About this task: The line containing "black brick C4 level 4 -> none" marks the start; repeat it and every following line exactly through the end of the entries.

Exercise data:
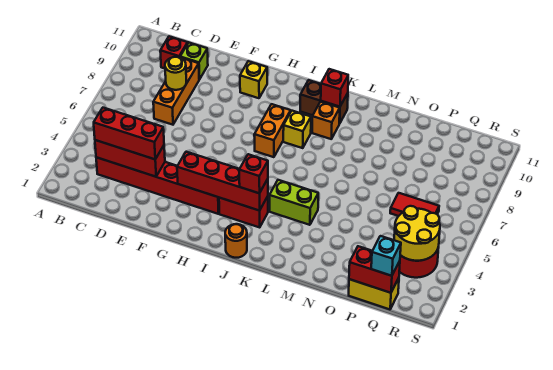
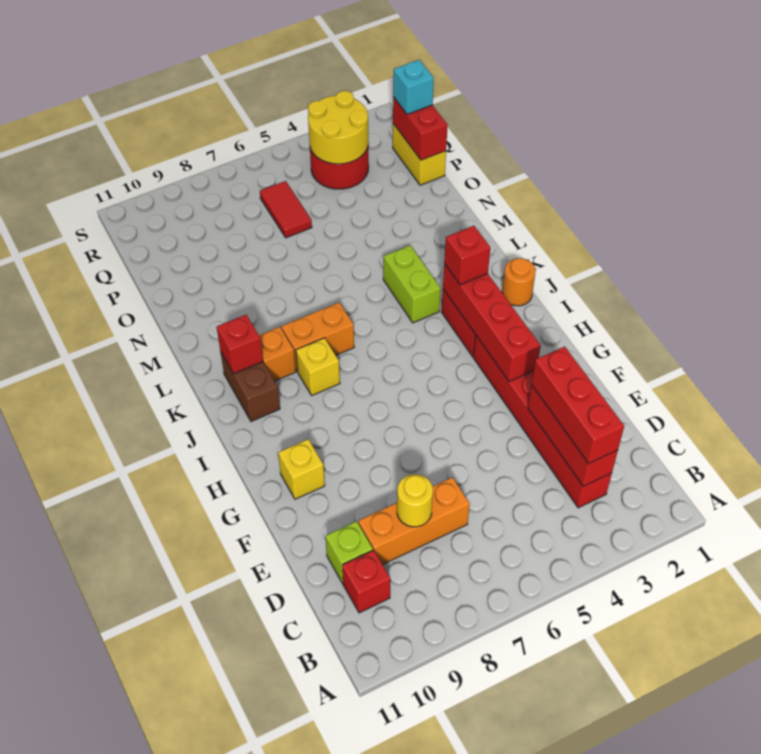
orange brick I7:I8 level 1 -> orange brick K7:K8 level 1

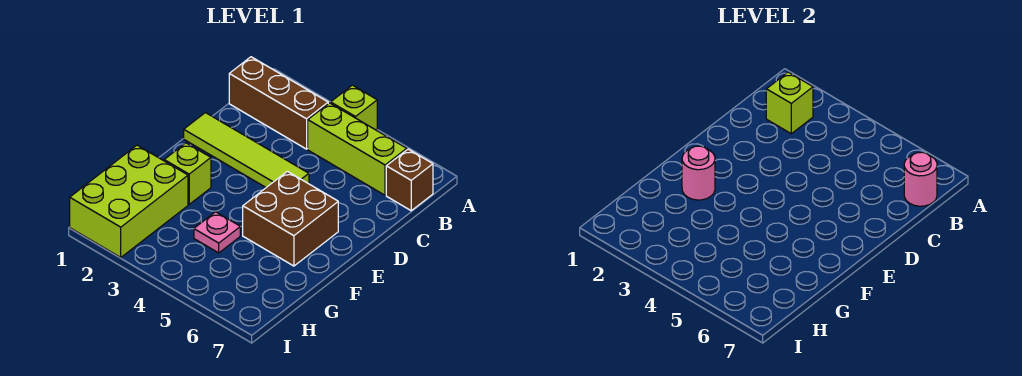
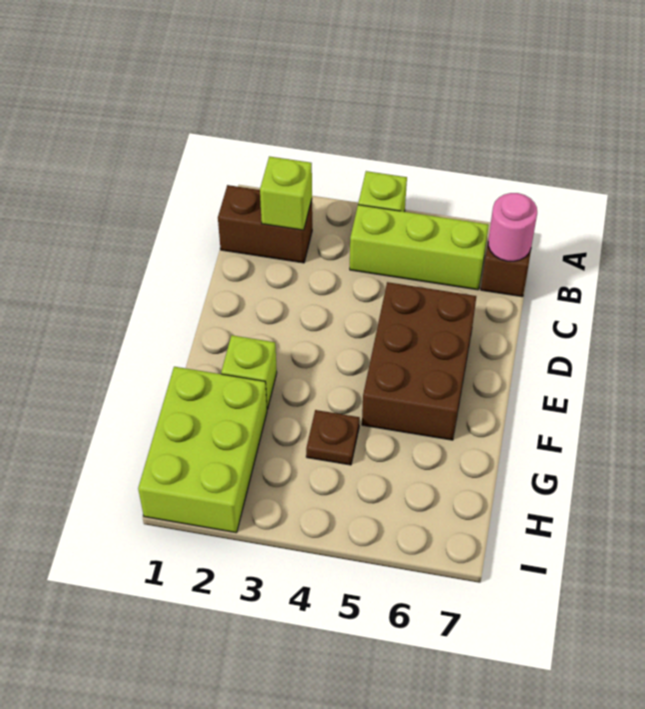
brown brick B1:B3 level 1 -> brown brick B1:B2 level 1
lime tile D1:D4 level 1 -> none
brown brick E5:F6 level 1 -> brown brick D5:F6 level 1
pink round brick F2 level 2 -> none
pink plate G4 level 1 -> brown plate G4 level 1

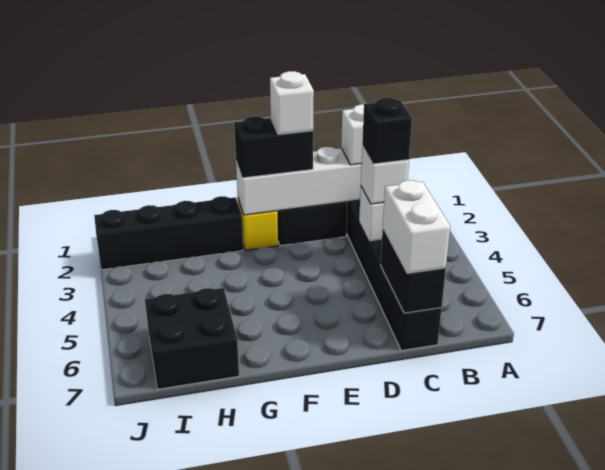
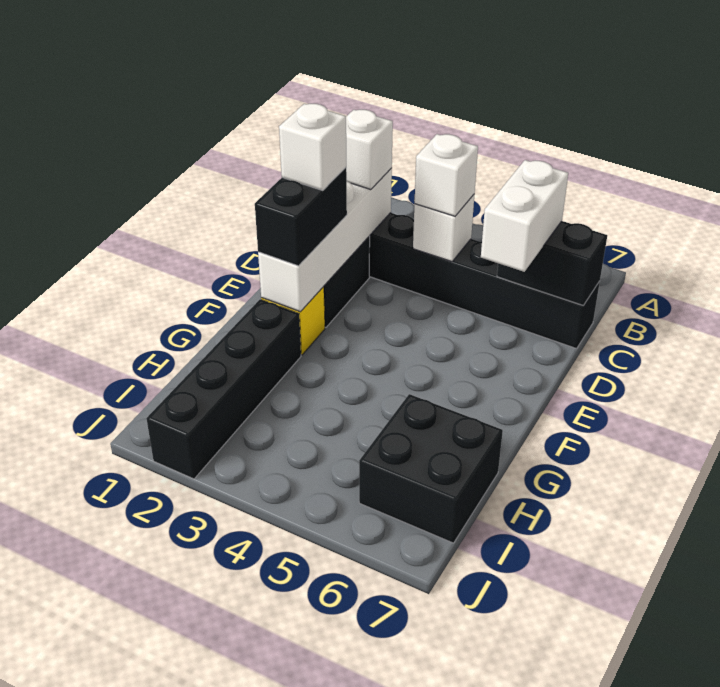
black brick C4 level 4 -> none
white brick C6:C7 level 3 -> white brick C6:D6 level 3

Answer space:
black brick C4 level 4 -> none
white brick C6:C7 level 3 -> white brick C6:D6 level 3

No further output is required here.